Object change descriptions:
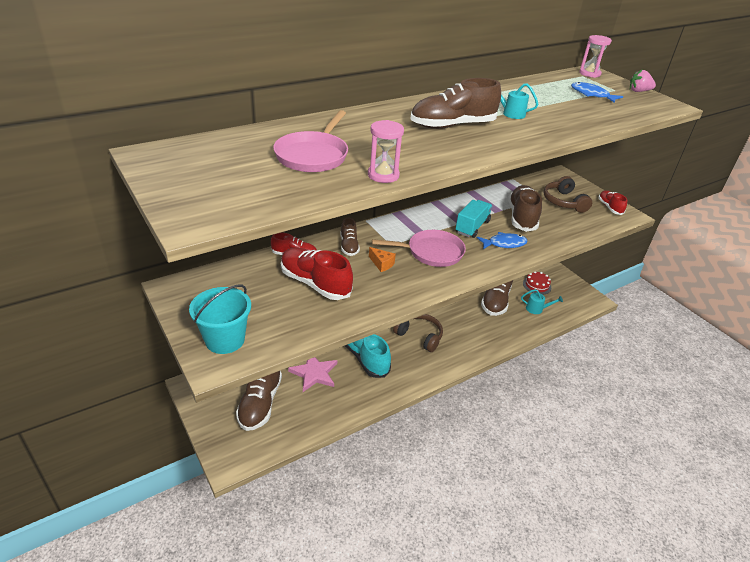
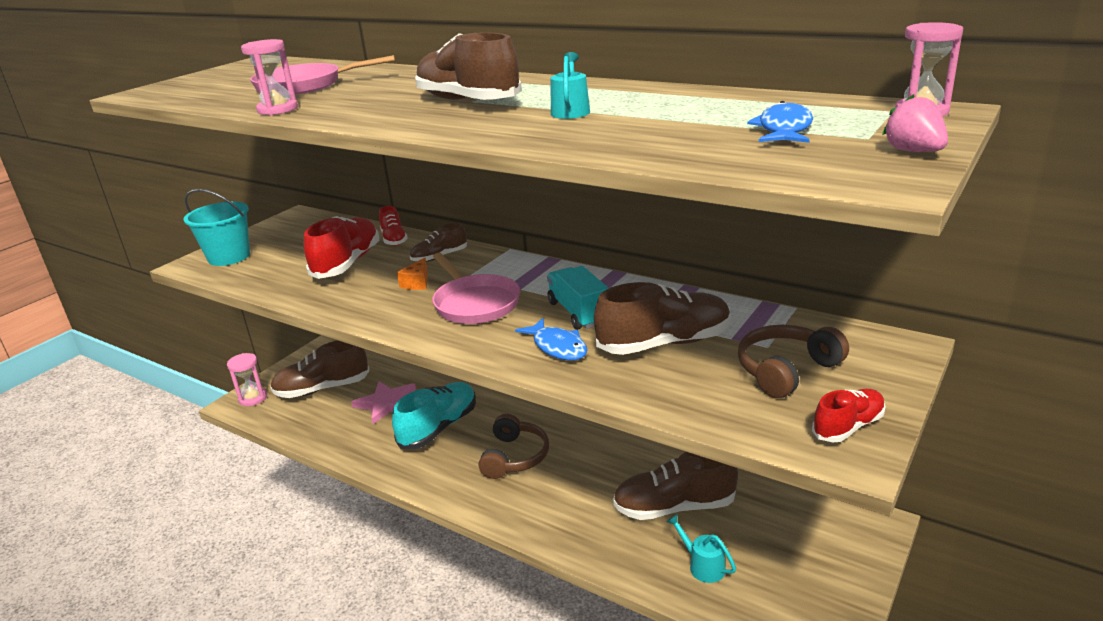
camera: 70 degrees right, 10 degrees down
(232, 449) = (253, 398): none -> pink hourglass
(472, 227) = (578, 313): turquoise truck -> turquoise truck turned 120 degrees counterclockwise
(537, 285) = (777, 547): red cake -> none
(537, 309) = (702, 565): turquoise watering can -> turquoise watering can turned 150 degrees clockwise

◆ **Exercise instructions**:
The answer consists of the lines above that include the word "none", each copied exactly.

◆ **Your response**:
(232, 449) = (253, 398): none -> pink hourglass
(537, 285) = (777, 547): red cake -> none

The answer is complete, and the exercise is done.